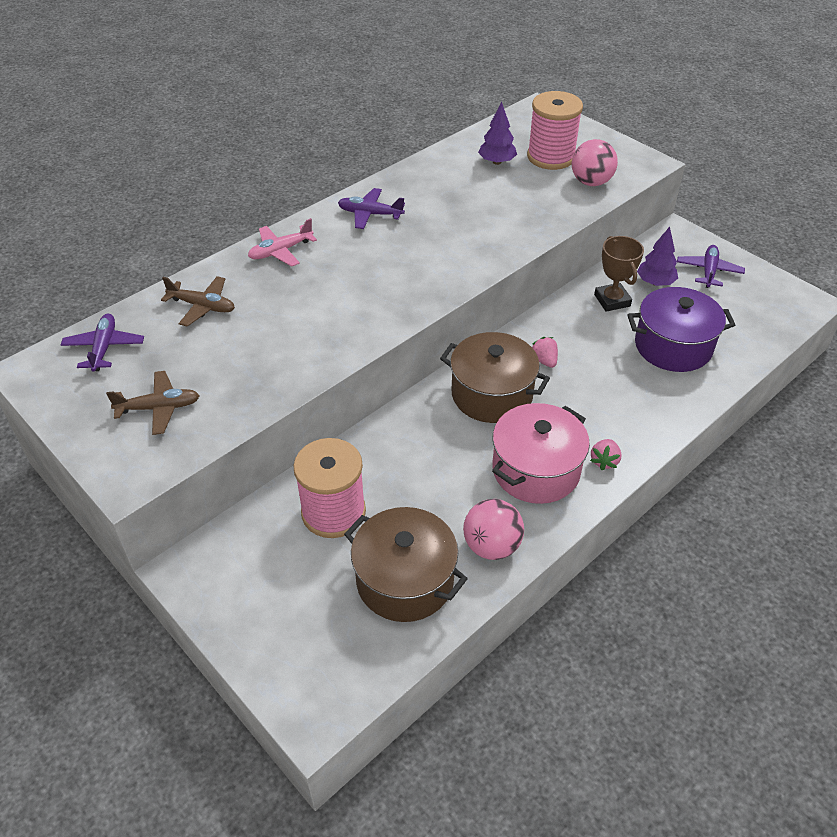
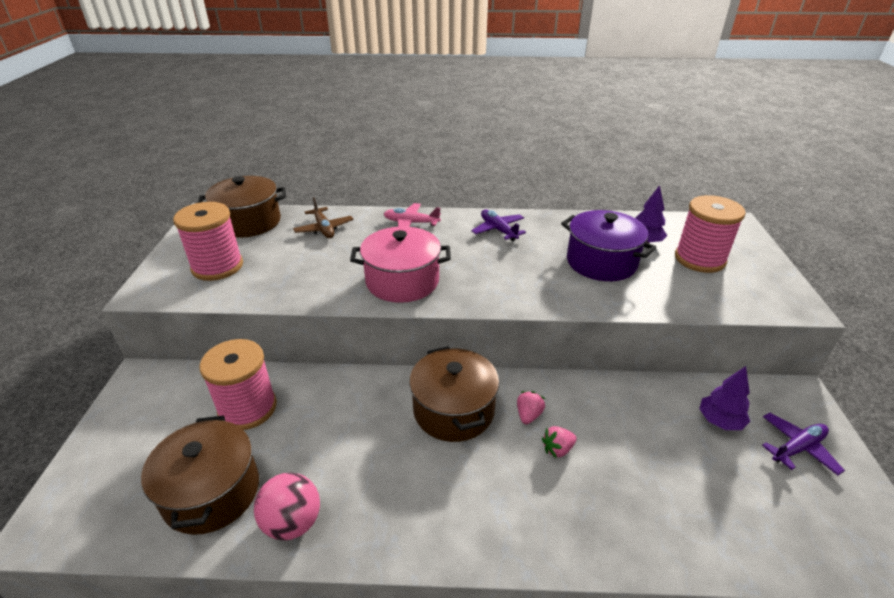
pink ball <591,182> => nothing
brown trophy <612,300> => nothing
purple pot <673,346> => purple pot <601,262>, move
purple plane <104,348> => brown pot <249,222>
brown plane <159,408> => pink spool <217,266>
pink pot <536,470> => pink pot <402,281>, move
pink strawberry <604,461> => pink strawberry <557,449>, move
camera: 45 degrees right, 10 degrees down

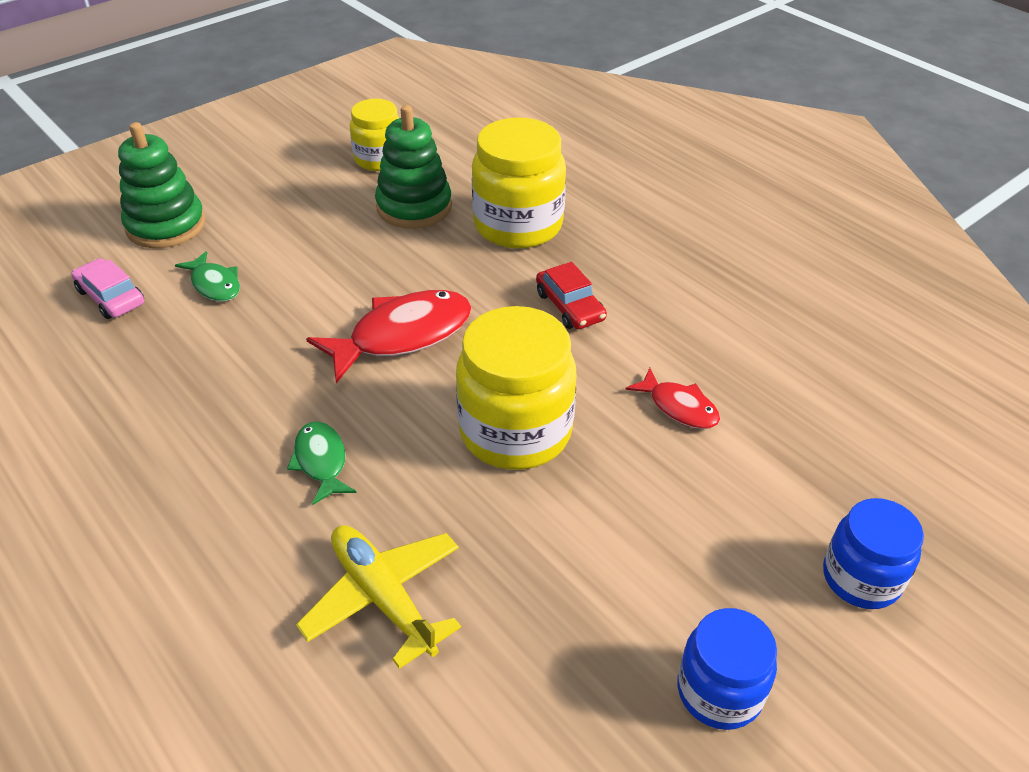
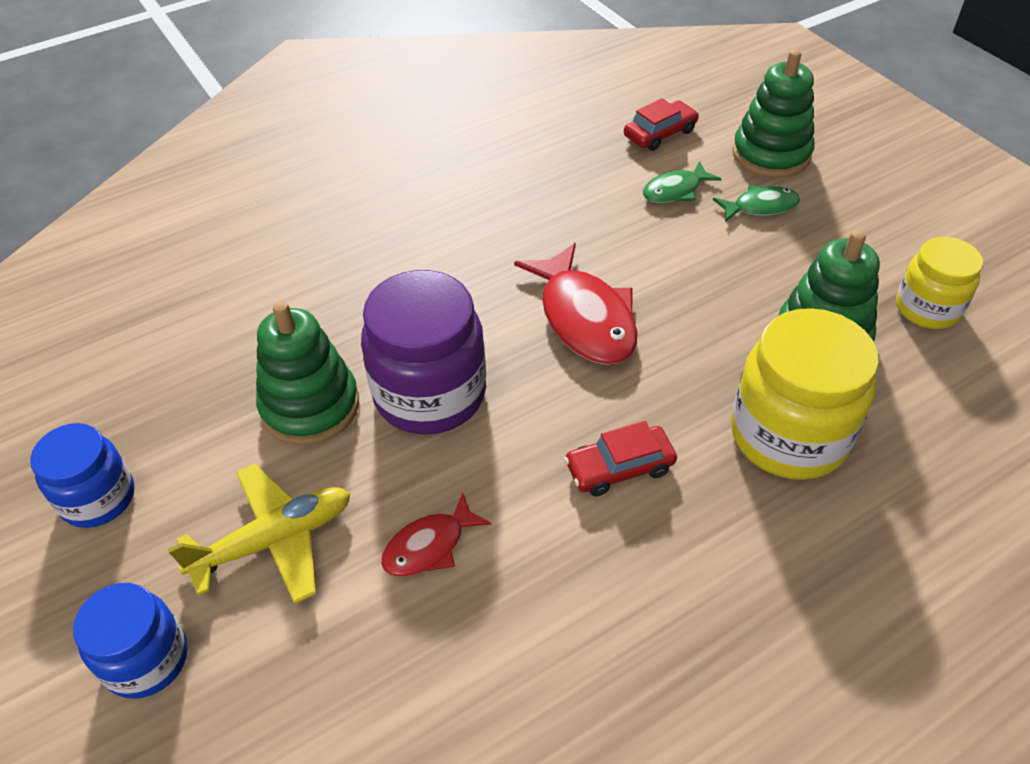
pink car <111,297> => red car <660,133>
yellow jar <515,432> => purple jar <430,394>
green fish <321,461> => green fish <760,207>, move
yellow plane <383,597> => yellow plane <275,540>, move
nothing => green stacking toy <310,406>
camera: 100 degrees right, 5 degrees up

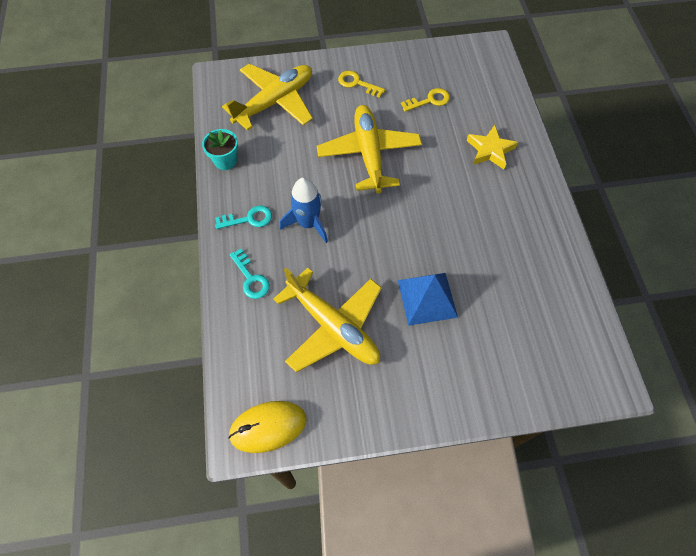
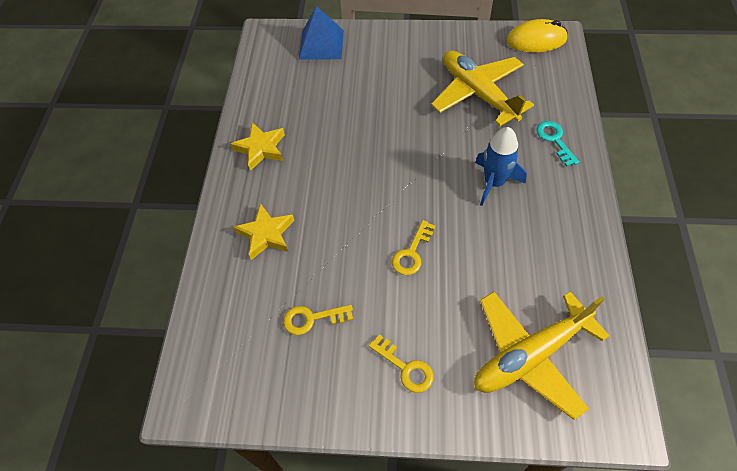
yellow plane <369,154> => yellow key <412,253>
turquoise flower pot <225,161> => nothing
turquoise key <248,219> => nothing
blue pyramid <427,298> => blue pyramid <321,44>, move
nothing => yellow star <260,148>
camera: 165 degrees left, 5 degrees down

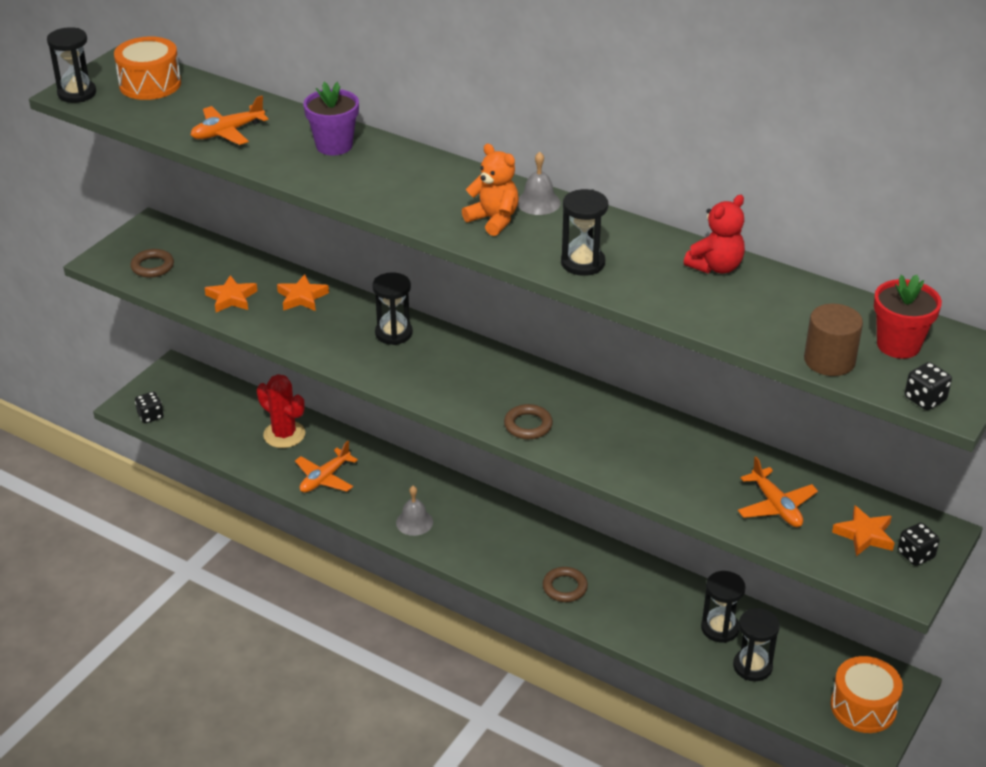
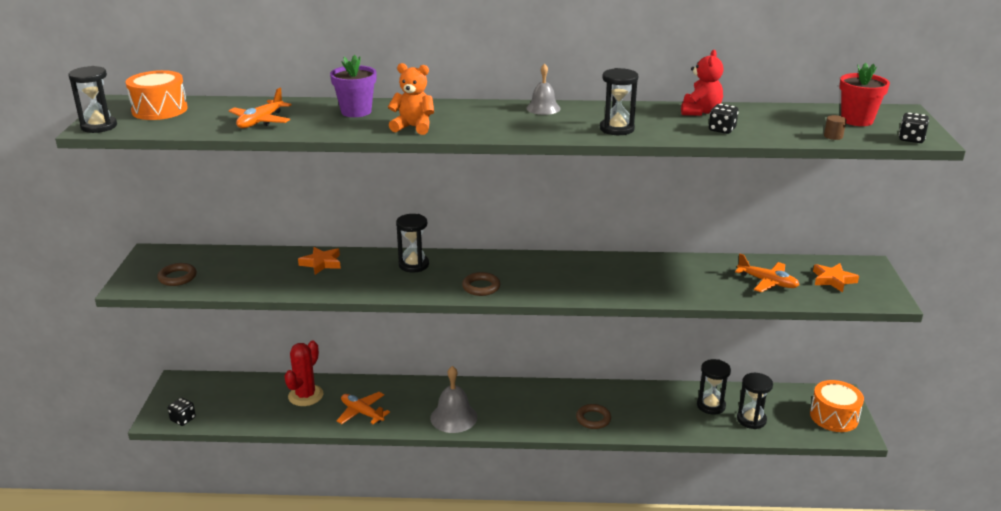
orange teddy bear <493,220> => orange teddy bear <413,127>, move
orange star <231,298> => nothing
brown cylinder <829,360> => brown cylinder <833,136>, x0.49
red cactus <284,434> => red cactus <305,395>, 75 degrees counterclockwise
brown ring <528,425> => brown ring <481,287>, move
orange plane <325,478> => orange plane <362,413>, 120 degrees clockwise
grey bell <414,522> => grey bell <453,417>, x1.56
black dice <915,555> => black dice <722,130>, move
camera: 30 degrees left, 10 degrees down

> Your goal: Repeat each record exactly as shown above, dropping all images.

> Output for this exercise:
pink ball <591,182> => nothing
brown trophy <612,300> => nothing
purple pot <673,346> => purple pot <601,262>, move
purple plane <104,348> => brown pot <249,222>
brown plane <159,408> => pink spool <217,266>
pink pot <536,470> => pink pot <402,281>, move
pink strawberry <604,461> => pink strawberry <557,449>, move
camera: 45 degrees right, 10 degrees down

pink car <111,297> => red car <660,133>
yellow jar <515,432> => purple jar <430,394>
green fish <321,461> => green fish <760,207>, move
yellow plane <383,597> => yellow plane <275,540>, move
nothing => green stacking toy <310,406>
camera: 100 degrees right, 5 degrees up

yellow plane <369,154> => yellow key <412,253>
turquoise flower pot <225,161> => nothing
turquoise key <248,219> => nothing
blue pyramid <427,298> => blue pyramid <321,44>, move
nothing => yellow star <260,148>
camera: 165 degrees left, 5 degrees down

orange teddy bear <493,220> => orange teddy bear <413,127>, move
orange star <231,298> => nothing
brown cylinder <829,360> => brown cylinder <833,136>, x0.49
red cactus <284,434> => red cactus <305,395>, 75 degrees counterclockwise
brown ring <528,425> => brown ring <481,287>, move
orange plane <325,478> => orange plane <362,413>, 120 degrees clockwise
grey bell <414,522> => grey bell <453,417>, x1.56
black dice <915,555> => black dice <722,130>, move
camera: 30 degrees left, 10 degrees down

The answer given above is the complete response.